• **WHAT IS BEING ASKED**:
In the records below, find the line with "D1: schottky SS34" and the line with "R8: 300k (GND, N3) -> 22 (GND, N3)". Print both exactly, along with every line between them, and no other line.

• **RECORDS TO PROCESS**:
■ ■ ■ ■ ■ ■ ■

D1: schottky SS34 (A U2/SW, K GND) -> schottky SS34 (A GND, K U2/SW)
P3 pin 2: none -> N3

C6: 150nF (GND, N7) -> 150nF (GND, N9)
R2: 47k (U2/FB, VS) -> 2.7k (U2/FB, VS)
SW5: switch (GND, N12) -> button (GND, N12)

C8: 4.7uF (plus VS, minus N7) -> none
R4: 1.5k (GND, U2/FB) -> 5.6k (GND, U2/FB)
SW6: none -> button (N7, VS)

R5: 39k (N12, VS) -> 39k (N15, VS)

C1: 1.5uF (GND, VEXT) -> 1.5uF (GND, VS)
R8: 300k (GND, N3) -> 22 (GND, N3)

■ ■ ■ ■ ■ ■ ■

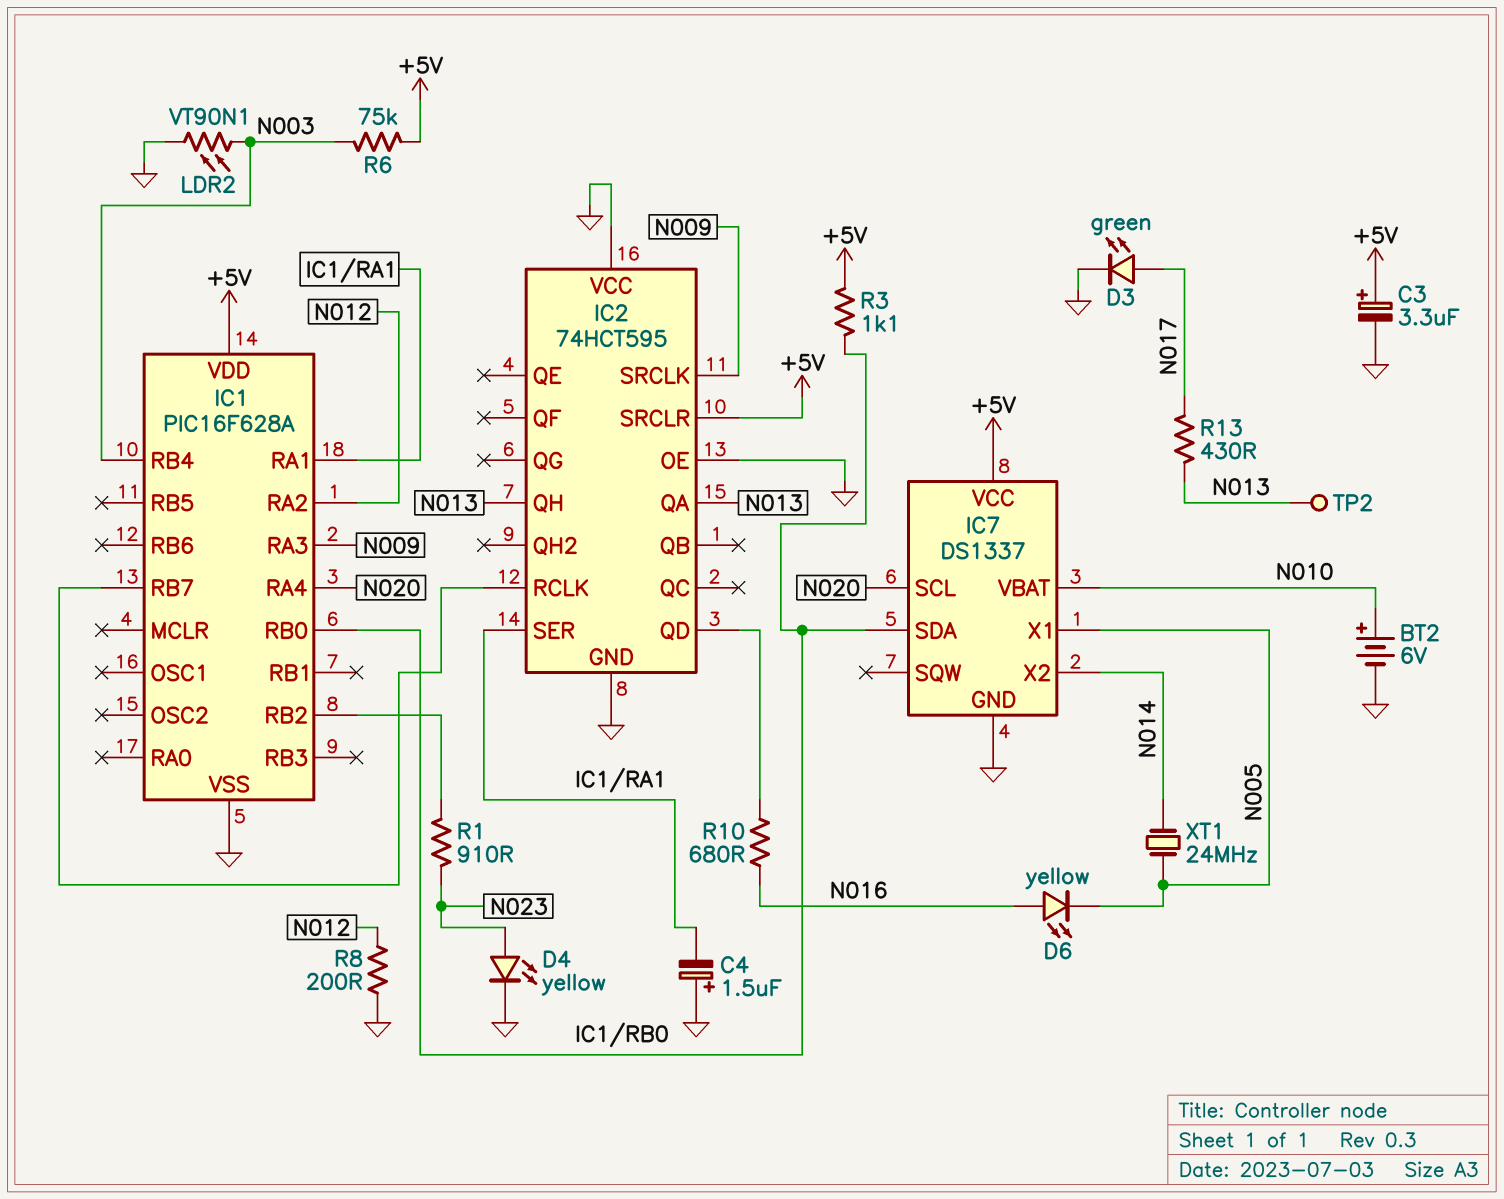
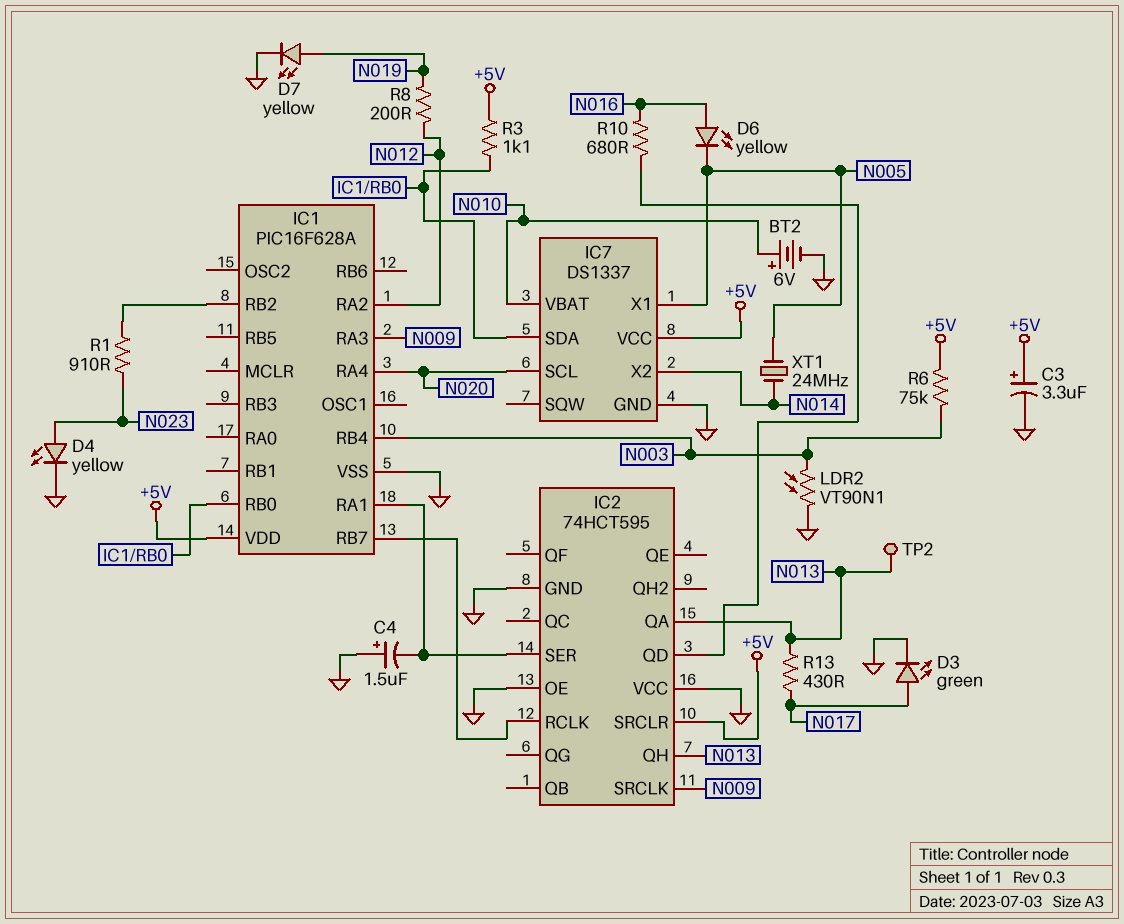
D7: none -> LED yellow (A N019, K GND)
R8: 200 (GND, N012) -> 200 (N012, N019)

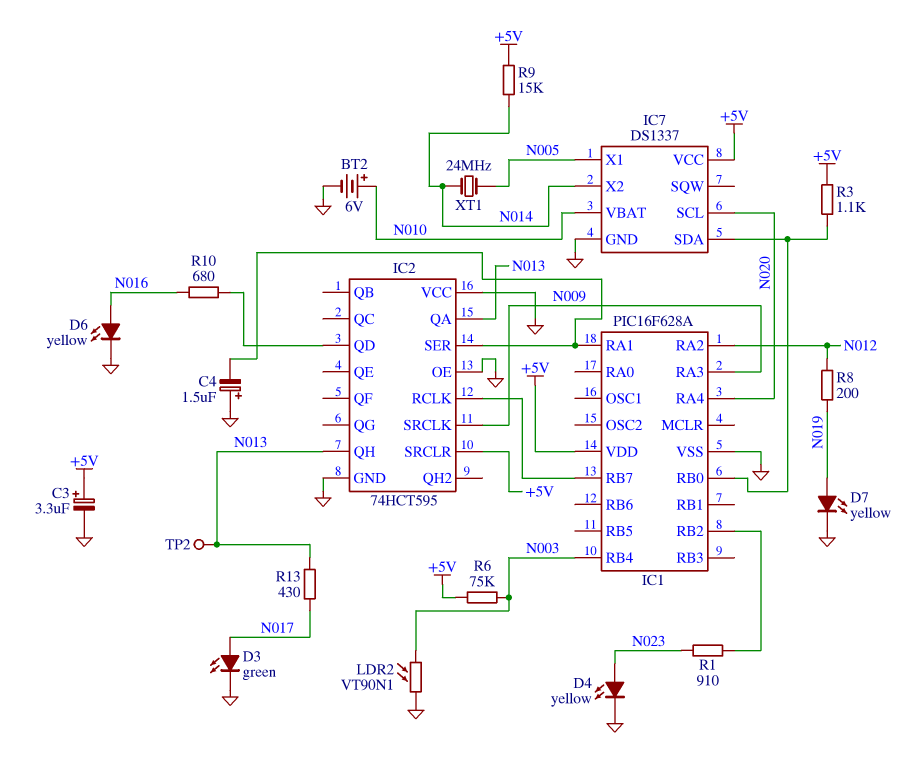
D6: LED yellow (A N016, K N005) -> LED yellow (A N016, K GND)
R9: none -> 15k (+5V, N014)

■ ■ ■ ■ ■ ■ ■

• **COMPLETED TASK**:
D1: schottky SS34 (A U2/SW, K GND) -> schottky SS34 (A GND, K U2/SW)
P3 pin 2: none -> N3

C6: 150nF (GND, N7) -> 150nF (GND, N9)
R2: 47k (U2/FB, VS) -> 2.7k (U2/FB, VS)
SW5: switch (GND, N12) -> button (GND, N12)

C8: 4.7uF (plus VS, minus N7) -> none
R4: 1.5k (GND, U2/FB) -> 5.6k (GND, U2/FB)
SW6: none -> button (N7, VS)

R5: 39k (N12, VS) -> 39k (N15, VS)

C1: 1.5uF (GND, VEXT) -> 1.5uF (GND, VS)
R8: 300k (GND, N3) -> 22 (GND, N3)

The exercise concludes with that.